What to work on: Copy out exactly the lines from the line containing "Q1: PMOS FQP27P06" to the end of the listing.

_ _ _

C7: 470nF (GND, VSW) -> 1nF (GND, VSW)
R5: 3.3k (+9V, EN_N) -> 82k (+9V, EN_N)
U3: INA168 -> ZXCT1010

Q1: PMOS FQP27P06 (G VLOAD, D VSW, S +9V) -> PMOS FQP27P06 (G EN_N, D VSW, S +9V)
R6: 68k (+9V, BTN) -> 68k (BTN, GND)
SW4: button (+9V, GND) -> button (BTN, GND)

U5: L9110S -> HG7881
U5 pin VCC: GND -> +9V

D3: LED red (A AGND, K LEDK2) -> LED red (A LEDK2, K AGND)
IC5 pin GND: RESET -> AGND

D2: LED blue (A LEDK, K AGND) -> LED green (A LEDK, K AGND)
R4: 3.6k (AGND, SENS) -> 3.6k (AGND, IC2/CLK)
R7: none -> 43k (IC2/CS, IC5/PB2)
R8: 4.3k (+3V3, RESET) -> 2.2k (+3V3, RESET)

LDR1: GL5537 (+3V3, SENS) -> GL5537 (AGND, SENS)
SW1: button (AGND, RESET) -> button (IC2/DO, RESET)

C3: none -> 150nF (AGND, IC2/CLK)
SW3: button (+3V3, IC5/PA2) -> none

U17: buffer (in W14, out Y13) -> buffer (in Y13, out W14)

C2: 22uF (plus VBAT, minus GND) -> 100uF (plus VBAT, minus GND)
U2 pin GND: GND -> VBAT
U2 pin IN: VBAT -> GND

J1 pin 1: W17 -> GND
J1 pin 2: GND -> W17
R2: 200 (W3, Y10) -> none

_ _ _

Answer box:
Q1: PMOS FQP27P06 (G VLOAD, D VSW, S +9V) -> PMOS FQP27P06 (G EN_N, D VSW, S +9V)
R6: 68k (+9V, BTN) -> 68k (BTN, GND)
SW4: button (+9V, GND) -> button (BTN, GND)

U5: L9110S -> HG7881
U5 pin VCC: GND -> +9V

D3: LED red (A AGND, K LEDK2) -> LED red (A LEDK2, K AGND)
IC5 pin GND: RESET -> AGND

D2: LED blue (A LEDK, K AGND) -> LED green (A LEDK, K AGND)
R4: 3.6k (AGND, SENS) -> 3.6k (AGND, IC2/CLK)
R7: none -> 43k (IC2/CS, IC5/PB2)
R8: 4.3k (+3V3, RESET) -> 2.2k (+3V3, RESET)

LDR1: GL5537 (+3V3, SENS) -> GL5537 (AGND, SENS)
SW1: button (AGND, RESET) -> button (IC2/DO, RESET)

C3: none -> 150nF (AGND, IC2/CLK)
SW3: button (+3V3, IC5/PA2) -> none

U17: buffer (in W14, out Y13) -> buffer (in Y13, out W14)

C2: 22uF (plus VBAT, minus GND) -> 100uF (plus VBAT, minus GND)
U2 pin GND: GND -> VBAT
U2 pin IN: VBAT -> GND

J1 pin 1: W17 -> GND
J1 pin 2: GND -> W17
R2: 200 (W3, Y10) -> none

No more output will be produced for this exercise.